◆ **EXERCISE MATERIAL**
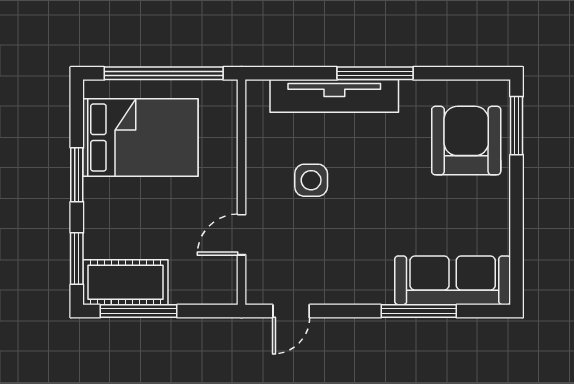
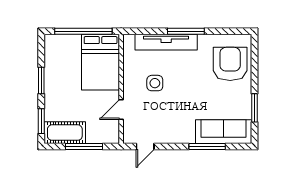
window: (517, 126) -> (254, 108), moved
bed: (140, 138) -> (101, 62), moved, turned 90
window: (139, 311) -> (84, 147), moved

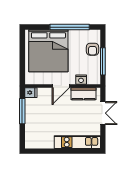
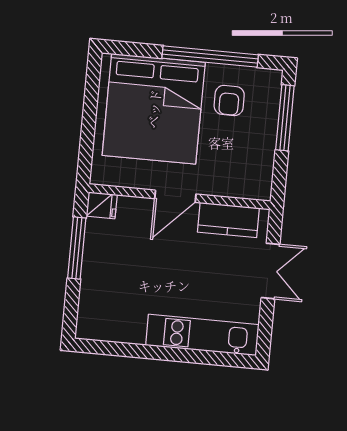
armchair: (92, 49) -> (229, 100), moved
window: (103, 61) -> (285, 118), moved
nightstand: (81, 80) -> (226, 186), removed

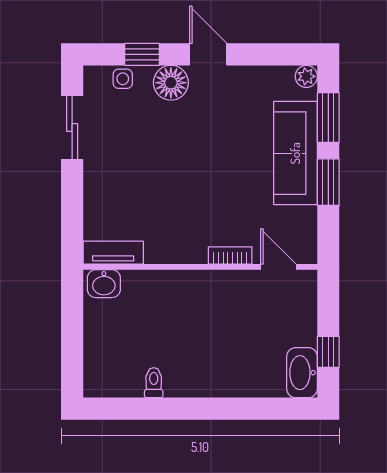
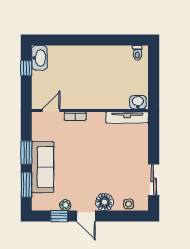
window: (142, 54) -> (59, 216), moved
plant: (306, 76) -> (65, 205), moved
tv unit: (113, 253) -> (127, 117), width x1.41
door: (278, 267) -> (51, 110), swing flipped
toilet: (154, 383) -> (137, 53), moved

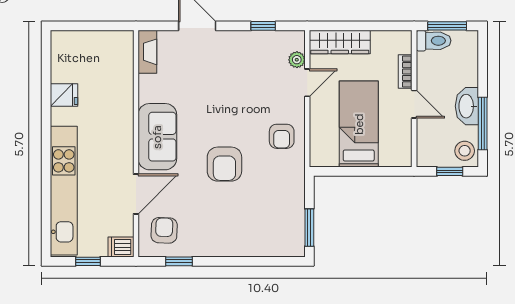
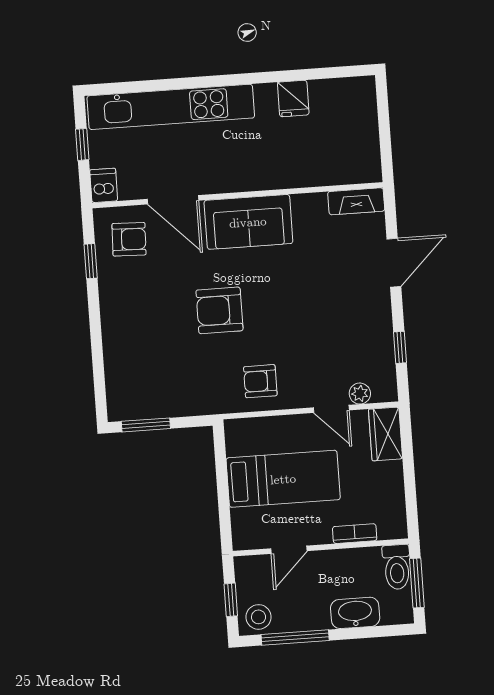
wardrobe: (340, 42) -> (386, 434), width x0.67
door: (414, 104) -> (289, 550), moved
washbasin: (467, 106) -> (355, 613), moved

◆ **WORK TO BE COMPLETED**
Ignoring the pictures, write out word for word the lines from the line containing "tv unit: (113, 253)" through the end of the material above.

◆ **SOLUTION TO THIS EXERCISE**
tv unit: (113, 253) -> (127, 117), width x1.41
door: (278, 267) -> (51, 110), swing flipped
toilet: (154, 383) -> (137, 53), moved

wardrobe: (340, 42) -> (386, 434), width x0.67
door: (414, 104) -> (289, 550), moved
washbasin: (467, 106) -> (355, 613), moved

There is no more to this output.